Present every item below as a numbered list, leaving out any blank lines.

-- start of RAW RECORDS --

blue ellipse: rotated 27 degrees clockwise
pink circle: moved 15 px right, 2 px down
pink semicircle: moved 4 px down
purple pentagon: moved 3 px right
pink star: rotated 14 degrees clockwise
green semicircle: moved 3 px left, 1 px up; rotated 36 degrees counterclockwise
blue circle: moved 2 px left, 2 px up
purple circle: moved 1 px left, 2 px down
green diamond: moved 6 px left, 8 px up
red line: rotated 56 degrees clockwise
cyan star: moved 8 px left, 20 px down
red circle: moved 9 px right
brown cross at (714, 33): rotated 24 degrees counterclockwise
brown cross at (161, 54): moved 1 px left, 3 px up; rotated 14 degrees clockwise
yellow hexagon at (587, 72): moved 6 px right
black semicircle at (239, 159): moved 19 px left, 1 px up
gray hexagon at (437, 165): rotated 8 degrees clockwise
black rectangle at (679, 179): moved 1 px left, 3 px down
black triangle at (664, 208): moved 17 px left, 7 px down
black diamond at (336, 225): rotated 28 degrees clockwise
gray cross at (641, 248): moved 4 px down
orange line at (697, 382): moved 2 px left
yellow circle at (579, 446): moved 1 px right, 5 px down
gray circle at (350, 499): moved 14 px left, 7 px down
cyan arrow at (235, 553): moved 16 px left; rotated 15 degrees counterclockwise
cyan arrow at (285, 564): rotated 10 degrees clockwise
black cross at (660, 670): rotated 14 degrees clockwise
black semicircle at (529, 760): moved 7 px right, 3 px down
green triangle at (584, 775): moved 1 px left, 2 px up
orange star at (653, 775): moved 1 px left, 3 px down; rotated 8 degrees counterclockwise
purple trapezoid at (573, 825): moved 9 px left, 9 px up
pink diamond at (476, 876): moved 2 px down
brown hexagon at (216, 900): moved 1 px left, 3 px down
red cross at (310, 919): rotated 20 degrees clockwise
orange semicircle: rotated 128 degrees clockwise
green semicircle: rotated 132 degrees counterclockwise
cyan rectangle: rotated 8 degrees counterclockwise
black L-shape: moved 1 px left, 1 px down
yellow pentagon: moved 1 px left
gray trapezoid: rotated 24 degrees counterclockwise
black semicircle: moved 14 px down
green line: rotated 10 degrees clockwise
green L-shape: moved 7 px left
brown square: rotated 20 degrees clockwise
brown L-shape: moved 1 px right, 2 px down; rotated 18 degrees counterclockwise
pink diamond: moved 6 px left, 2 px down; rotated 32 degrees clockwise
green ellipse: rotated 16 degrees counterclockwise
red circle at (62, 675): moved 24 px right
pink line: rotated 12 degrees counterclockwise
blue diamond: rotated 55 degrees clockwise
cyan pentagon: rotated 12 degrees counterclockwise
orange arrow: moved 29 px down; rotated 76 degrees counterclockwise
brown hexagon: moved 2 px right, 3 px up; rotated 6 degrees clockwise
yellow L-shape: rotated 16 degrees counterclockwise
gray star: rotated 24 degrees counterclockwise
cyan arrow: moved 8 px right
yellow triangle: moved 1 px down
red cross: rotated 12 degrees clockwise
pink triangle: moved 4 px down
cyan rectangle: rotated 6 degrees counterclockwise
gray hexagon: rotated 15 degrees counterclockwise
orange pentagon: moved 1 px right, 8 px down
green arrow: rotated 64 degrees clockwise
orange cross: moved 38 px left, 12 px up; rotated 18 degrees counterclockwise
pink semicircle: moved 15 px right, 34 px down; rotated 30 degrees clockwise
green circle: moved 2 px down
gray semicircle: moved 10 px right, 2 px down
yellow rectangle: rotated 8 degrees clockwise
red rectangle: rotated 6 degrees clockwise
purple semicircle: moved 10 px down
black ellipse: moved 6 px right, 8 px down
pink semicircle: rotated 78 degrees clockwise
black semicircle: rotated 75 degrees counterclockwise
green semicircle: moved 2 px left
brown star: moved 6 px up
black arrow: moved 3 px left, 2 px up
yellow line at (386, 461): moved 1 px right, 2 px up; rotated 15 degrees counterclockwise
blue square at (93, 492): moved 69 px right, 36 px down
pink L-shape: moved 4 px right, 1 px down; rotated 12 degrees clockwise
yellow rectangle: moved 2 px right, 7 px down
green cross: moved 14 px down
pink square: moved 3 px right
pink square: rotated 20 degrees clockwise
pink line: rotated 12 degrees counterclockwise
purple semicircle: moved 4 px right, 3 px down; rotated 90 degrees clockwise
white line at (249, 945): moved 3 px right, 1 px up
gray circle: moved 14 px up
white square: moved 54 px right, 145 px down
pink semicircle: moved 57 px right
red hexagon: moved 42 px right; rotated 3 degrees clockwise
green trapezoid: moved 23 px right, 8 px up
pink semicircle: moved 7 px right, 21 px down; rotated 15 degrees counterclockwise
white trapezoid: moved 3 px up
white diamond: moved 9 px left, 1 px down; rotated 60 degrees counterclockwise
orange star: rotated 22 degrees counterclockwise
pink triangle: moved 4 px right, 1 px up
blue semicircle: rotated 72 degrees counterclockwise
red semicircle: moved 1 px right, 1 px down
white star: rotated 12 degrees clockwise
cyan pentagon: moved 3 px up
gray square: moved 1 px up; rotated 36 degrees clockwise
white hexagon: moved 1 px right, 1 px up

-- end of RAW RECORDS --

* _EXPECTED OUTPUT_:
1. blue ellipse: rotated 27 degrees clockwise
2. pink circle: moved 15 px right, 2 px down
3. pink semicircle: moved 4 px down
4. purple pentagon: moved 3 px right
5. pink star: rotated 14 degrees clockwise
6. green semicircle: moved 3 px left, 1 px up; rotated 36 degrees counterclockwise
7. blue circle: moved 2 px left, 2 px up
8. purple circle: moved 1 px left, 2 px down
9. green diamond: moved 6 px left, 8 px up
10. red line: rotated 56 degrees clockwise
11. cyan star: moved 8 px left, 20 px down
12. red circle: moved 9 px right
13. brown cross at (714, 33): rotated 24 degrees counterclockwise
14. brown cross at (161, 54): moved 1 px left, 3 px up; rotated 14 degrees clockwise
15. yellow hexagon at (587, 72): moved 6 px right
16. black semicircle at (239, 159): moved 19 px left, 1 px up
17. gray hexagon at (437, 165): rotated 8 degrees clockwise
18. black rectangle at (679, 179): moved 1 px left, 3 px down
19. black triangle at (664, 208): moved 17 px left, 7 px down
20. black diamond at (336, 225): rotated 28 degrees clockwise
21. gray cross at (641, 248): moved 4 px down
22. orange line at (697, 382): moved 2 px left
23. yellow circle at (579, 446): moved 1 px right, 5 px down
24. gray circle at (350, 499): moved 14 px left, 7 px down
25. cyan arrow at (235, 553): moved 16 px left; rotated 15 degrees counterclockwise
26. cyan arrow at (285, 564): rotated 10 degrees clockwise
27. black cross at (660, 670): rotated 14 degrees clockwise
28. black semicircle at (529, 760): moved 7 px right, 3 px down
29. green triangle at (584, 775): moved 1 px left, 2 px up
30. orange star at (653, 775): moved 1 px left, 3 px down; rotated 8 degrees counterclockwise
31. purple trapezoid at (573, 825): moved 9 px left, 9 px up
32. pink diamond at (476, 876): moved 2 px down
33. brown hexagon at (216, 900): moved 1 px left, 3 px down
34. red cross at (310, 919): rotated 20 degrees clockwise
35. orange semicircle: rotated 128 degrees clockwise
36. green semicircle: rotated 132 degrees counterclockwise
37. cyan rectangle: rotated 8 degrees counterclockwise
38. black L-shape: moved 1 px left, 1 px down
39. yellow pentagon: moved 1 px left
40. gray trapezoid: rotated 24 degrees counterclockwise
41. black semicircle: moved 14 px down
42. green line: rotated 10 degrees clockwise
43. green L-shape: moved 7 px left
44. brown square: rotated 20 degrees clockwise
45. brown L-shape: moved 1 px right, 2 px down; rotated 18 degrees counterclockwise
46. pink diamond: moved 6 px left, 2 px down; rotated 32 degrees clockwise
47. green ellipse: rotated 16 degrees counterclockwise
48. red circle at (62, 675): moved 24 px right
49. pink line: rotated 12 degrees counterclockwise
50. blue diamond: rotated 55 degrees clockwise
51. cyan pentagon: rotated 12 degrees counterclockwise
52. orange arrow: moved 29 px down; rotated 76 degrees counterclockwise
53. brown hexagon: moved 2 px right, 3 px up; rotated 6 degrees clockwise
54. yellow L-shape: rotated 16 degrees counterclockwise
55. gray star: rotated 24 degrees counterclockwise
56. cyan arrow: moved 8 px right
57. yellow triangle: moved 1 px down
58. red cross: rotated 12 degrees clockwise
59. pink triangle: moved 4 px down
60. cyan rectangle: rotated 6 degrees counterclockwise
61. gray hexagon: rotated 15 degrees counterclockwise
62. orange pentagon: moved 1 px right, 8 px down
63. green arrow: rotated 64 degrees clockwise
64. orange cross: moved 38 px left, 12 px up; rotated 18 degrees counterclockwise
65. pink semicircle: moved 15 px right, 34 px down; rotated 30 degrees clockwise
66. green circle: moved 2 px down
67. gray semicircle: moved 10 px right, 2 px down
68. yellow rectangle: rotated 8 degrees clockwise
69. red rectangle: rotated 6 degrees clockwise
70. purple semicircle: moved 10 px down
71. black ellipse: moved 6 px right, 8 px down
72. pink semicircle: rotated 78 degrees clockwise
73. black semicircle: rotated 75 degrees counterclockwise
74. green semicircle: moved 2 px left
75. brown star: moved 6 px up
76. black arrow: moved 3 px left, 2 px up
77. yellow line at (386, 461): moved 1 px right, 2 px up; rotated 15 degrees counterclockwise
78. blue square at (93, 492): moved 69 px right, 36 px down
79. pink L-shape: moved 4 px right, 1 px down; rotated 12 degrees clockwise
80. yellow rectangle: moved 2 px right, 7 px down
81. green cross: moved 14 px down
82. pink square: moved 3 px right
83. pink square: rotated 20 degrees clockwise
84. pink line: rotated 12 degrees counterclockwise
85. purple semicircle: moved 4 px right, 3 px down; rotated 90 degrees clockwise
86. white line at (249, 945): moved 3 px right, 1 px up
87. gray circle: moved 14 px up
88. white square: moved 54 px right, 145 px down
89. pink semicircle: moved 57 px right
90. red hexagon: moved 42 px right; rotated 3 degrees clockwise
91. green trapezoid: moved 23 px right, 8 px up
92. pink semicircle: moved 7 px right, 21 px down; rotated 15 degrees counterclockwise
93. white trapezoid: moved 3 px up
94. white diamond: moved 9 px left, 1 px down; rotated 60 degrees counterclockwise
95. orange star: rotated 22 degrees counterclockwise
96. pink triangle: moved 4 px right, 1 px up
97. blue semicircle: rotated 72 degrees counterclockwise
98. red semicircle: moved 1 px right, 1 px down
99. white star: rotated 12 degrees clockwise
100. cyan pentagon: moved 3 px up
101. gray square: moved 1 px up; rotated 36 degrees clockwise
102. white hexagon: moved 1 px right, 1 px up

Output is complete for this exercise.